Stored data entries>

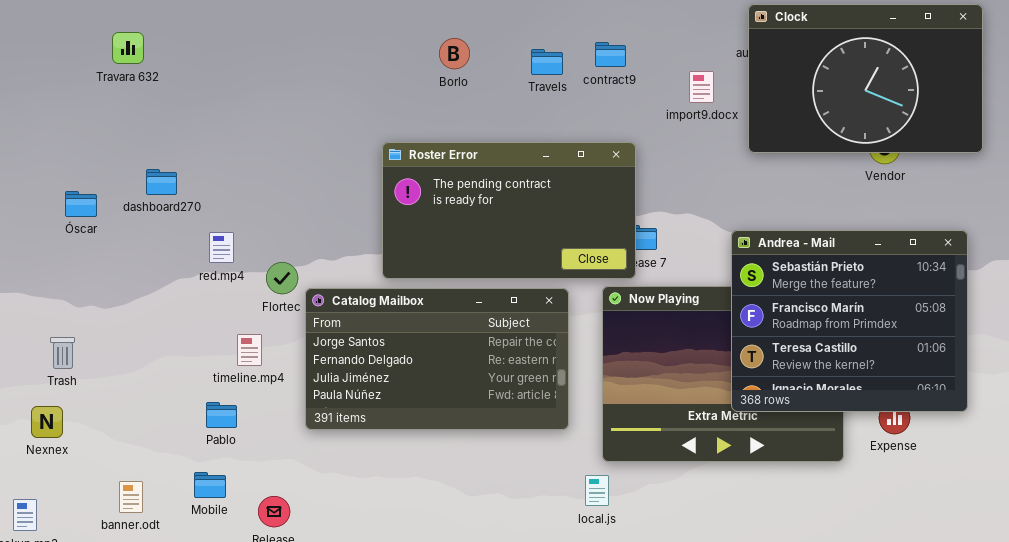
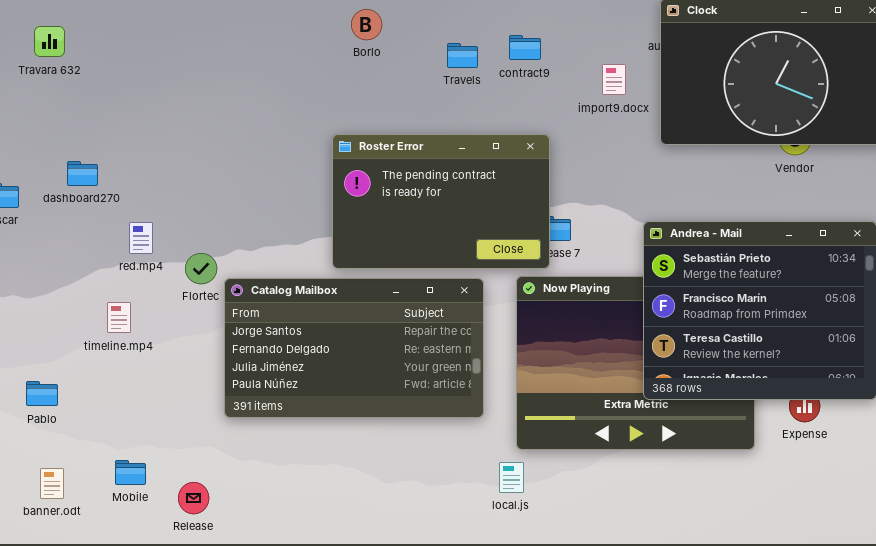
Borlo: [439,38,470,69] -> [351,9,382,40], moved
Roster Error: [382,142,636,279] -> [332,134,550,269], resized
timeline.mp4: [237,334,262,366] -> [107,302,131,333], moved
Pablo: [206,402,237,428] -> [26,381,58,406], moved

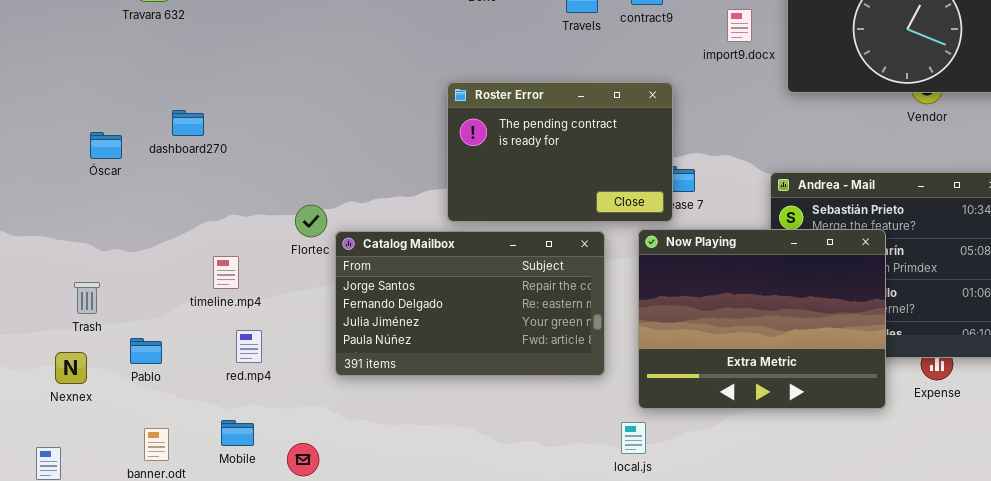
red.mp4: [129,222,153,254] -> [236,330,262,363], moved
Now Playing: [516,276,755,450] -> [638,229,886,409], raised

TASK PROMPT> In how many lines of the data does the word "moved" appear? Respond with the number and nothing more.

EXPECTED ANSWER> 4